* _To do_: The records below hold a stretch from the line with "gray L-shape: moved 2 px right, 4 px up" through the line with "purple circle at (113, 180): moved 54 px left"; return exactly those lines, ends included, and nothing more.

* _Information supplied_:
*** Begin section ***

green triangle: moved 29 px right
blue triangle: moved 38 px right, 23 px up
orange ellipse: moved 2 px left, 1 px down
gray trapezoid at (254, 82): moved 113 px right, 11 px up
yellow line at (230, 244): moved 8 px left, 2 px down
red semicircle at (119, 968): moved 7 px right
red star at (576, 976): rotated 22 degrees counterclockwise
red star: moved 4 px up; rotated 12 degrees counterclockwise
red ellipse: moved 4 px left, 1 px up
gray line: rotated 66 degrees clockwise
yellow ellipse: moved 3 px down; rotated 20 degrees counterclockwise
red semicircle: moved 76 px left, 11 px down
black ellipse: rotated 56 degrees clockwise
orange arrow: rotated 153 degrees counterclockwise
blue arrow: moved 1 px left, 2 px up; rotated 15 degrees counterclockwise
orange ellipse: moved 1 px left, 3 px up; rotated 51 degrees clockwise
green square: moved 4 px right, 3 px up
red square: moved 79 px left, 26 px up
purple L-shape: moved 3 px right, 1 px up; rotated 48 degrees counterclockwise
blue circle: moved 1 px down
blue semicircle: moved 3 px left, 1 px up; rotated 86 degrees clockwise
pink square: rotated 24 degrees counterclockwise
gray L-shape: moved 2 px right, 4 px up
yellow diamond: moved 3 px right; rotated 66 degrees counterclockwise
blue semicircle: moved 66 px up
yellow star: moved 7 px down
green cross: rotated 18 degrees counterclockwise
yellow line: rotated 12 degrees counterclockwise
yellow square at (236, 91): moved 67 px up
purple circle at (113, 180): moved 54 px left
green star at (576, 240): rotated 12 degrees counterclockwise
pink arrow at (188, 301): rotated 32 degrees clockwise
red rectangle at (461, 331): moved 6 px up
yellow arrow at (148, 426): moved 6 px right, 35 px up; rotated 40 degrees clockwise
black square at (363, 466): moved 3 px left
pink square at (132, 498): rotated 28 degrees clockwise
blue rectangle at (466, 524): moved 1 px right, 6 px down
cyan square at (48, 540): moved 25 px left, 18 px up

*** End section ***

* _Solution to this problem_:
gray L-shape: moved 2 px right, 4 px up
yellow diamond: moved 3 px right; rotated 66 degrees counterclockwise
blue semicircle: moved 66 px up
yellow star: moved 7 px down
green cross: rotated 18 degrees counterclockwise
yellow line: rotated 12 degrees counterclockwise
yellow square at (236, 91): moved 67 px up
purple circle at (113, 180): moved 54 px left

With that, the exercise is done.